Problem to work on:
Copy exactly. Begin with the line that contains "(565, 220) = (567, 157): yellow" and stop after the last line of the records.

Data provided:
<<<<

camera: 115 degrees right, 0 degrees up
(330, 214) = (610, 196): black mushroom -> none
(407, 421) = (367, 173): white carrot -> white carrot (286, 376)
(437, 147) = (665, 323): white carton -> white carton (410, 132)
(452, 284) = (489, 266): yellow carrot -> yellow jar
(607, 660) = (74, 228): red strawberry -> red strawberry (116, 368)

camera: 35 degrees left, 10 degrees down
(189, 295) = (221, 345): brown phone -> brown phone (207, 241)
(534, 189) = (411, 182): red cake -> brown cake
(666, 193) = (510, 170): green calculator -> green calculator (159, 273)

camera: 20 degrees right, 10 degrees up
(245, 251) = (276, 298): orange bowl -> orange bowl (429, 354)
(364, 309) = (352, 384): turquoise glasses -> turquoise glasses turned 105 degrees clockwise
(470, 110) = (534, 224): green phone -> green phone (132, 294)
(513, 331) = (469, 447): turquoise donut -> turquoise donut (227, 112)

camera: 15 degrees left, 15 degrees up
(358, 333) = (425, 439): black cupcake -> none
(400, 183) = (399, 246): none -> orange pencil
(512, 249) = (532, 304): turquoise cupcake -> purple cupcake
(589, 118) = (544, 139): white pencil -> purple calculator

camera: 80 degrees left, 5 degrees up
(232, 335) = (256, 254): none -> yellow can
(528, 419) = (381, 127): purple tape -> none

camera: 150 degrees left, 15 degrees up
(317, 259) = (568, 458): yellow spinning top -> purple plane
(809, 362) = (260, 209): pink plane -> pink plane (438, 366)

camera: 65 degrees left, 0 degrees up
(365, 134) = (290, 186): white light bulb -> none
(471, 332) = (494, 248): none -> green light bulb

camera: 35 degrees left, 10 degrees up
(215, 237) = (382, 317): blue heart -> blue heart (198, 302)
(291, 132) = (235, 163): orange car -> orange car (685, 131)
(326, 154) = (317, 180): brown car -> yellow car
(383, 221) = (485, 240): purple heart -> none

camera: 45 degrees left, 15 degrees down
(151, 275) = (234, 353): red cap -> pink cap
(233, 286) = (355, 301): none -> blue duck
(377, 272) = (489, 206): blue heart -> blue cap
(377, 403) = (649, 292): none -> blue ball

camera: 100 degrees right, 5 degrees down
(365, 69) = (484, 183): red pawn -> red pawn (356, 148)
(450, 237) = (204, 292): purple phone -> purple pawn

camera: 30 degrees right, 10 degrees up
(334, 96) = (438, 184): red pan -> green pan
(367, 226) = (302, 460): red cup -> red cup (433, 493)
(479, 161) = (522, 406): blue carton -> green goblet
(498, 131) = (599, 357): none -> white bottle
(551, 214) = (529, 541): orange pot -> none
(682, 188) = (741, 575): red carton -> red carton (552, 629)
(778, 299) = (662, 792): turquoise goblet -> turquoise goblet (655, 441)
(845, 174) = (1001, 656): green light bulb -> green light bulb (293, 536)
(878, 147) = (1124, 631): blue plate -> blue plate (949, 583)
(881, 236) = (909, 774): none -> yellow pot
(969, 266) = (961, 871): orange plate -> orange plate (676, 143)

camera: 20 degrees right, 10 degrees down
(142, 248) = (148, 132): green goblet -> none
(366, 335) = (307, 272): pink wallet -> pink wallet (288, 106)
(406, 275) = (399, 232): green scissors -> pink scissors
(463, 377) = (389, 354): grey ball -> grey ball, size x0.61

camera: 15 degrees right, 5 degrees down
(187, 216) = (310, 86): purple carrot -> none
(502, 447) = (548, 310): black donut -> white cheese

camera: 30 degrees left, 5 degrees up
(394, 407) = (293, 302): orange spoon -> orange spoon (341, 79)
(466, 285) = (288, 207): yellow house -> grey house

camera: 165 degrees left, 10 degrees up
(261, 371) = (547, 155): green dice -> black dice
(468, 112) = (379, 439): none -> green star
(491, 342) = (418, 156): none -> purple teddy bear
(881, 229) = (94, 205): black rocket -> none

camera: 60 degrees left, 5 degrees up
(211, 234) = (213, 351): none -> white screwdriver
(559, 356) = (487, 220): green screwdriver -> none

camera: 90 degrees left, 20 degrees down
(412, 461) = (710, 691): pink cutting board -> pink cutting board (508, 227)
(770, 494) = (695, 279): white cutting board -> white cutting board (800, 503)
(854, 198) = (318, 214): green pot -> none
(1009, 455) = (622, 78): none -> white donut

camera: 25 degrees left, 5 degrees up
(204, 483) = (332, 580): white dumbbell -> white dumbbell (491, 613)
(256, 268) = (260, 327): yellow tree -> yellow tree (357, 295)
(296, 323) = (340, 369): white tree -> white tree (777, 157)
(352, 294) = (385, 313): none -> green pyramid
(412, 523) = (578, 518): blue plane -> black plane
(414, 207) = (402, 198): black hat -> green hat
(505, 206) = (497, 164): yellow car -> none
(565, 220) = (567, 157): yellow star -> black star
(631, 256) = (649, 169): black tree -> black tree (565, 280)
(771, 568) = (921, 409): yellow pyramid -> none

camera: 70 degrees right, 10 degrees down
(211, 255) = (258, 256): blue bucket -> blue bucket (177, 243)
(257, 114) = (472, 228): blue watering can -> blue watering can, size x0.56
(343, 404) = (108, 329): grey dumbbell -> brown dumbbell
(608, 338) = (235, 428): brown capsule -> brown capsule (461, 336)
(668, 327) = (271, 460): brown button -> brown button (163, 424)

>>>>

Response to this task:
(565, 220) = (567, 157): yellow star -> black star
(631, 256) = (649, 169): black tree -> black tree (565, 280)
(771, 568) = (921, 409): yellow pyramid -> none

camera: 70 degrees right, 10 degrees down
(211, 255) = (258, 256): blue bucket -> blue bucket (177, 243)
(257, 114) = (472, 228): blue watering can -> blue watering can, size x0.56
(343, 404) = (108, 329): grey dumbbell -> brown dumbbell
(608, 338) = (235, 428): brown capsule -> brown capsule (461, 336)
(668, 327) = (271, 460): brown button -> brown button (163, 424)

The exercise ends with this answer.